TASK DESCRIPTION >> Only the images get left out; everything else in the records is to be transcribed exactly.

INFORMATION SHOWN >>

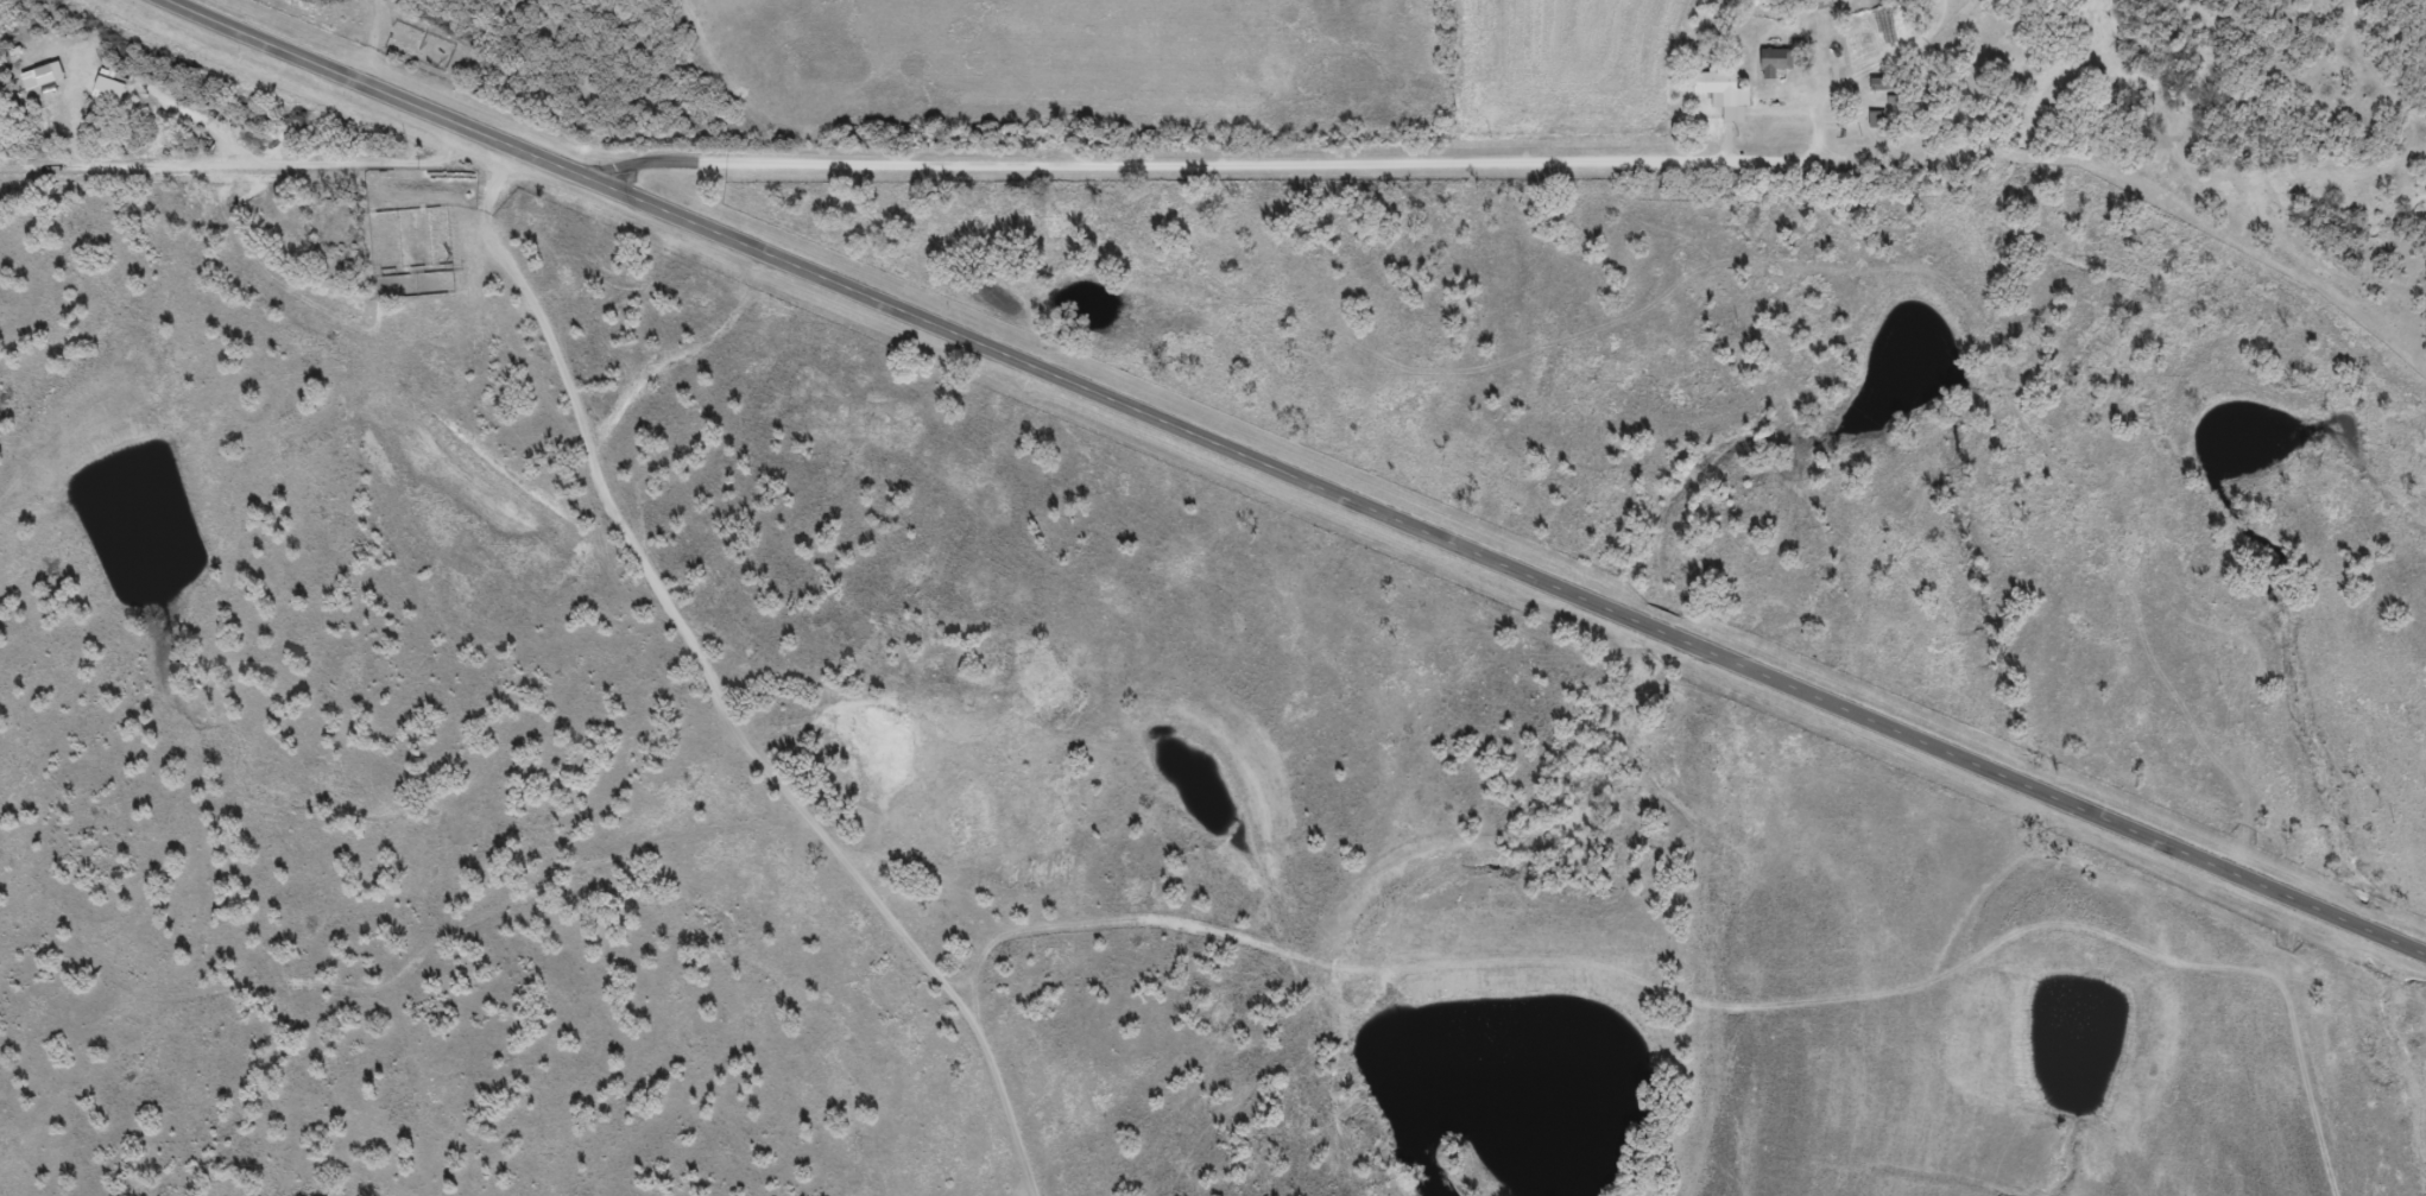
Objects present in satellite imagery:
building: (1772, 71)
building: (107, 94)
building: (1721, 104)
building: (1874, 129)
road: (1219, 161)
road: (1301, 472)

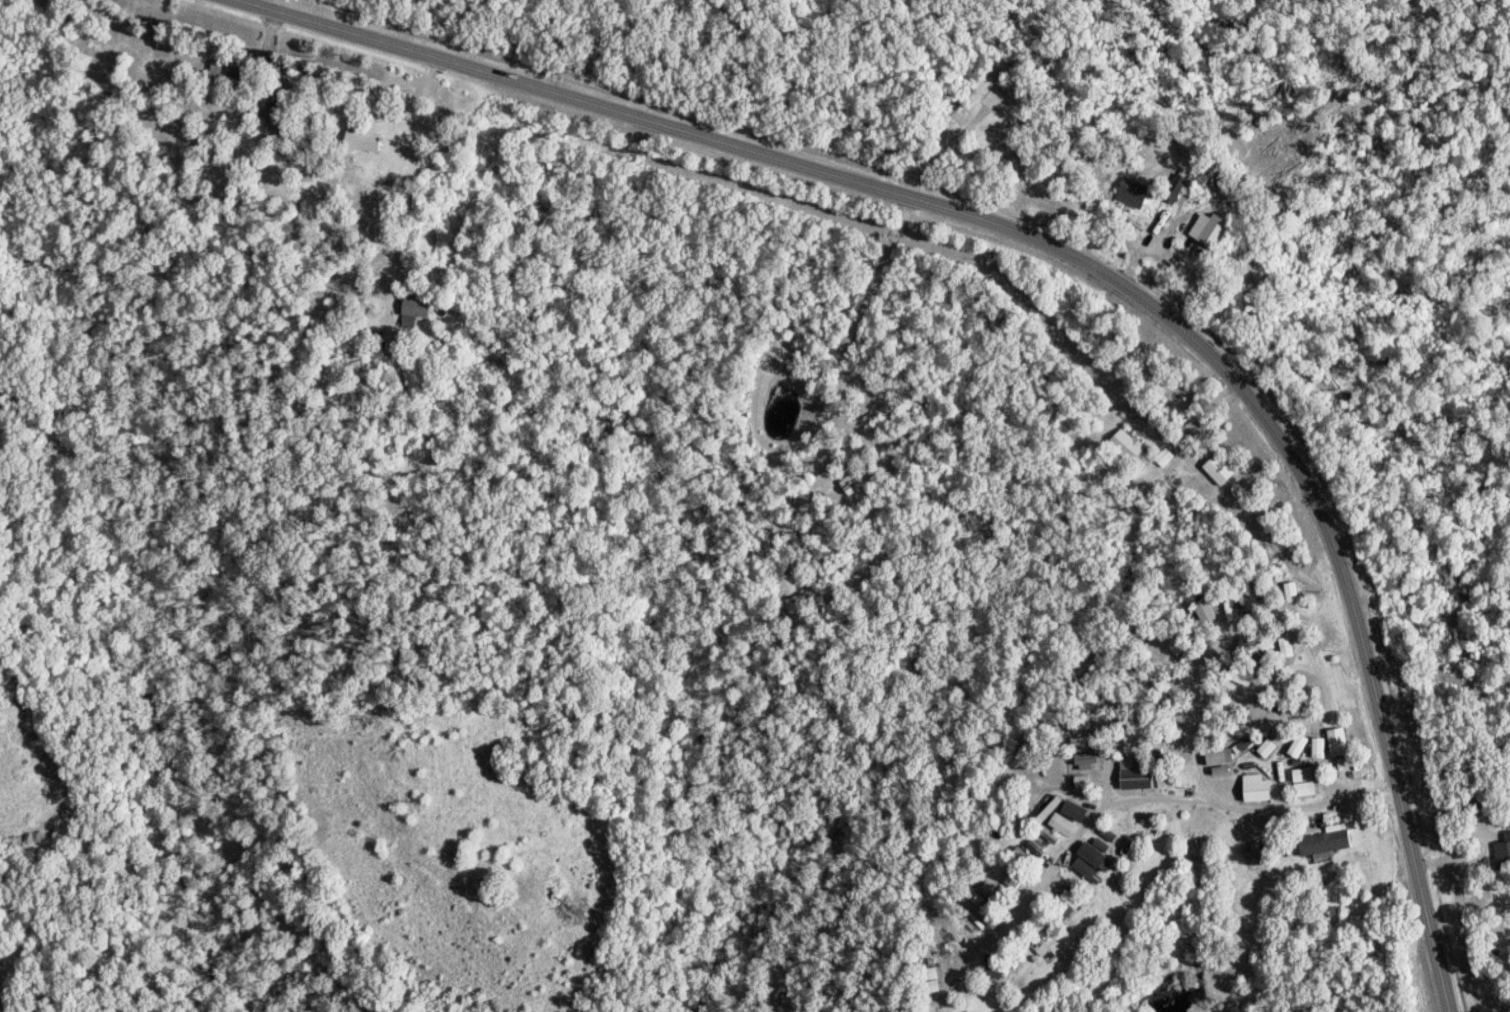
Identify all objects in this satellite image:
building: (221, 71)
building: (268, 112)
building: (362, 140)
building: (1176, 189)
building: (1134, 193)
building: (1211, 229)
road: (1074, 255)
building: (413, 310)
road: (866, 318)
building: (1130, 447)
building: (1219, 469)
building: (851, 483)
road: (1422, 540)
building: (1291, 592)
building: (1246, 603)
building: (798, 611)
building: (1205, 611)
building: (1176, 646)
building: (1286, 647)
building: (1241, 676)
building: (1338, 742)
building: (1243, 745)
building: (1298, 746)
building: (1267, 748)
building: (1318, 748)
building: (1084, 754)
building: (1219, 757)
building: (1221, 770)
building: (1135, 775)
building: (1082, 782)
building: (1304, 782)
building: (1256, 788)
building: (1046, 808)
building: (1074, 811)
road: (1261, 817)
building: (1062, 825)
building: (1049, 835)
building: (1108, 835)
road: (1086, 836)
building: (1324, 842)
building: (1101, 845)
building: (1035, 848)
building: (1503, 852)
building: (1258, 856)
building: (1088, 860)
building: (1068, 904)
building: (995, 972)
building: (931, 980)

RESPONSE BOX >>
Objects present in satellite imagery:
building: (1772, 71)
building: (107, 94)
building: (1721, 104)
building: (1874, 129)
road: (1219, 161)
road: (1301, 472)

Identify all objects in this satellite image:
building: (221, 71)
building: (268, 112)
building: (362, 140)
building: (1176, 189)
building: (1134, 193)
building: (1211, 229)
road: (1074, 255)
building: (413, 310)
road: (866, 318)
building: (1130, 447)
building: (1219, 469)
building: (851, 483)
road: (1422, 540)
building: (1291, 592)
building: (1246, 603)
building: (798, 611)
building: (1205, 611)
building: (1176, 646)
building: (1286, 647)
building: (1241, 676)
building: (1338, 742)
building: (1243, 745)
building: (1298, 746)
building: (1267, 748)
building: (1318, 748)
building: (1084, 754)
building: (1219, 757)
building: (1221, 770)
building: (1135, 775)
building: (1082, 782)
building: (1304, 782)
building: (1256, 788)
building: (1046, 808)
building: (1074, 811)
road: (1261, 817)
building: (1062, 825)
building: (1049, 835)
building: (1108, 835)
road: (1086, 836)
building: (1324, 842)
building: (1101, 845)
building: (1035, 848)
building: (1503, 852)
building: (1258, 856)
building: (1088, 860)
building: (1068, 904)
building: (995, 972)
building: (931, 980)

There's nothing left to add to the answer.